### DATA FOR THIS TASK
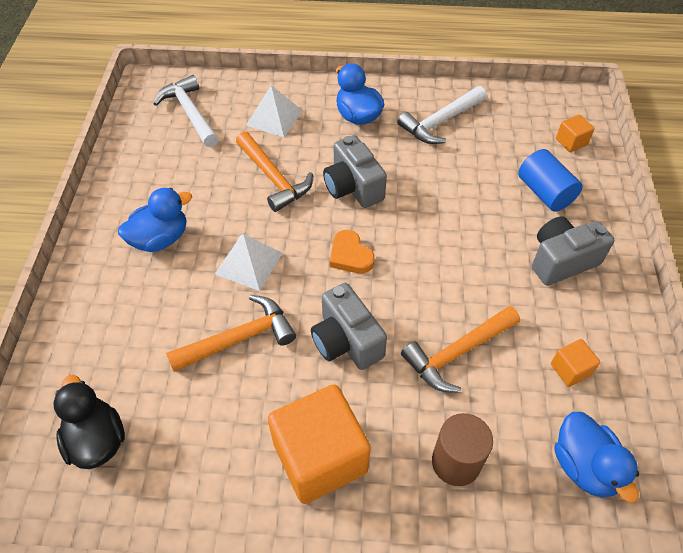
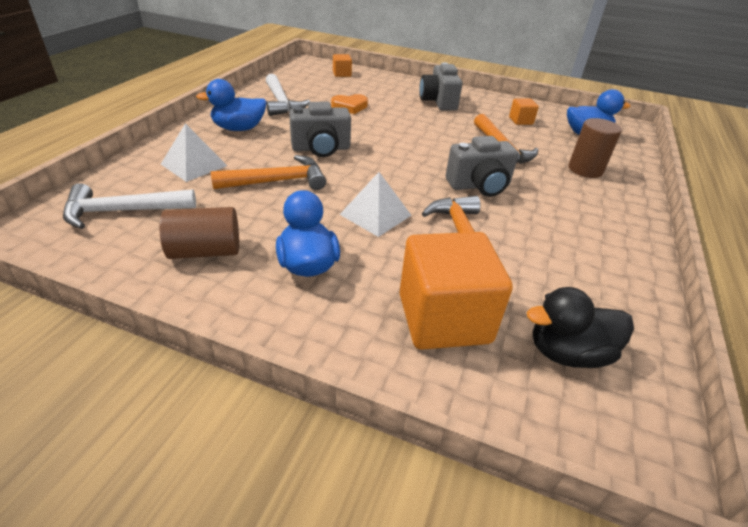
camera: 75 degrees left, 15 degrees down
(158, 176) = (205, 251): none -> brown cylinder
(320, 457) = (583, 219): orange cube -> orange cube (444, 318)
(350, 255) = (395, 166): orange heart -> orange heart (350, 106)
(544, 193) = (379, 91): blue cylinder -> none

### WHAT YOU ARE ASKED TO DO
Which lines run from the one containing "(158, 176) = (205, 251): none" to the end of the data? Output them exactly, with nothing added.

### ANSWER TO THIS TASK
(158, 176) = (205, 251): none -> brown cylinder
(320, 457) = (583, 219): orange cube -> orange cube (444, 318)
(350, 255) = (395, 166): orange heart -> orange heart (350, 106)
(544, 193) = (379, 91): blue cylinder -> none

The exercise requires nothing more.